(ABOUT THIS TASK)
When you copy the entries, keep every word exactly as it stands.

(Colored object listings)
········

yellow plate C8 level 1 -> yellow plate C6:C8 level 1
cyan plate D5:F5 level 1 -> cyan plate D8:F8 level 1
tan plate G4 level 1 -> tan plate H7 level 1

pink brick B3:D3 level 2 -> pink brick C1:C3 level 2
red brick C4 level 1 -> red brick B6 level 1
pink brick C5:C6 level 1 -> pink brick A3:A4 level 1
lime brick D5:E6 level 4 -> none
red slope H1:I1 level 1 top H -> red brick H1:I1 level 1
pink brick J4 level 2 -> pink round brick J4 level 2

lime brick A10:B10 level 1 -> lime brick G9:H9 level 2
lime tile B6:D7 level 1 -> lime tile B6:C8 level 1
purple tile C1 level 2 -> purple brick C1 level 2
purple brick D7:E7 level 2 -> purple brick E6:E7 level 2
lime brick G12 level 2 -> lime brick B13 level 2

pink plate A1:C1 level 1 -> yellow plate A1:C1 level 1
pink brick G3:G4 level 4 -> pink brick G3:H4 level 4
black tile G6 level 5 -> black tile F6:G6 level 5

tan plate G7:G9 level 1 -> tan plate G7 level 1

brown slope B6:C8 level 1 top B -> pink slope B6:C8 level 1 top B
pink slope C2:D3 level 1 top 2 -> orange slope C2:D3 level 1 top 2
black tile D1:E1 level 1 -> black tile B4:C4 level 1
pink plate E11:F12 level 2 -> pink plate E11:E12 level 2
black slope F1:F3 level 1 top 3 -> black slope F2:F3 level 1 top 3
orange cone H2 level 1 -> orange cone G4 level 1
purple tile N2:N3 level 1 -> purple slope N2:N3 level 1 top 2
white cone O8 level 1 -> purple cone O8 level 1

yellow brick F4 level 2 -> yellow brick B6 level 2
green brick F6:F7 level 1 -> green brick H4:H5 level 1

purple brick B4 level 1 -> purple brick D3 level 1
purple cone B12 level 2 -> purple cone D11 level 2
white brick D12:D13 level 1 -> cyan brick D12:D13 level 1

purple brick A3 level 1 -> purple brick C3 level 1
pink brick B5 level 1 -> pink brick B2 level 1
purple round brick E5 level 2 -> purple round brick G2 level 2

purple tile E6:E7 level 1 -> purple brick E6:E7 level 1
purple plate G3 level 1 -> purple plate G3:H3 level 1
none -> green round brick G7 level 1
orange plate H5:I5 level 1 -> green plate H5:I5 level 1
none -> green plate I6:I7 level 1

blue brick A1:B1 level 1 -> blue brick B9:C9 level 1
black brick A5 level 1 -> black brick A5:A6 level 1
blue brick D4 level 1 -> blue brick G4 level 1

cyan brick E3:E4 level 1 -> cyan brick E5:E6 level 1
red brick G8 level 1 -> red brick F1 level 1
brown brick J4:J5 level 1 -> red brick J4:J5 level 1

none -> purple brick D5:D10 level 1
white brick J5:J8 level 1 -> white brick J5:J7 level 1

········

(EXPECTED ANSWER)
yellow plate C8 level 1 -> yellow plate C6:C8 level 1
cyan plate D5:F5 level 1 -> cyan plate D8:F8 level 1
tan plate G4 level 1 -> tan plate H7 level 1

pink brick B3:D3 level 2 -> pink brick C1:C3 level 2
red brick C4 level 1 -> red brick B6 level 1
pink brick C5:C6 level 1 -> pink brick A3:A4 level 1
lime brick D5:E6 level 4 -> none
red slope H1:I1 level 1 top H -> red brick H1:I1 level 1
pink brick J4 level 2 -> pink round brick J4 level 2

lime brick A10:B10 level 1 -> lime brick G9:H9 level 2
lime tile B6:D7 level 1 -> lime tile B6:C8 level 1
purple tile C1 level 2 -> purple brick C1 level 2
purple brick D7:E7 level 2 -> purple brick E6:E7 level 2
lime brick G12 level 2 -> lime brick B13 level 2

pink plate A1:C1 level 1 -> yellow plate A1:C1 level 1
pink brick G3:G4 level 4 -> pink brick G3:H4 level 4
black tile G6 level 5 -> black tile F6:G6 level 5

tan plate G7:G9 level 1 -> tan plate G7 level 1

brown slope B6:C8 level 1 top B -> pink slope B6:C8 level 1 top B
pink slope C2:D3 level 1 top 2 -> orange slope C2:D3 level 1 top 2
black tile D1:E1 level 1 -> black tile B4:C4 level 1
pink plate E11:F12 level 2 -> pink plate E11:E12 level 2
black slope F1:F3 level 1 top 3 -> black slope F2:F3 level 1 top 3
orange cone H2 level 1 -> orange cone G4 level 1
purple tile N2:N3 level 1 -> purple slope N2:N3 level 1 top 2
white cone O8 level 1 -> purple cone O8 level 1

yellow brick F4 level 2 -> yellow brick B6 level 2
green brick F6:F7 level 1 -> green brick H4:H5 level 1

purple brick B4 level 1 -> purple brick D3 level 1
purple cone B12 level 2 -> purple cone D11 level 2
white brick D12:D13 level 1 -> cyan brick D12:D13 level 1

purple brick A3 level 1 -> purple brick C3 level 1
pink brick B5 level 1 -> pink brick B2 level 1
purple round brick E5 level 2 -> purple round brick G2 level 2

purple tile E6:E7 level 1 -> purple brick E6:E7 level 1
purple plate G3 level 1 -> purple plate G3:H3 level 1
none -> green round brick G7 level 1
orange plate H5:I5 level 1 -> green plate H5:I5 level 1
none -> green plate I6:I7 level 1

blue brick A1:B1 level 1 -> blue brick B9:C9 level 1
black brick A5 level 1 -> black brick A5:A6 level 1
blue brick D4 level 1 -> blue brick G4 level 1

cyan brick E3:E4 level 1 -> cyan brick E5:E6 level 1
red brick G8 level 1 -> red brick F1 level 1
brown brick J4:J5 level 1 -> red brick J4:J5 level 1

none -> purple brick D5:D10 level 1
white brick J5:J8 level 1 -> white brick J5:J7 level 1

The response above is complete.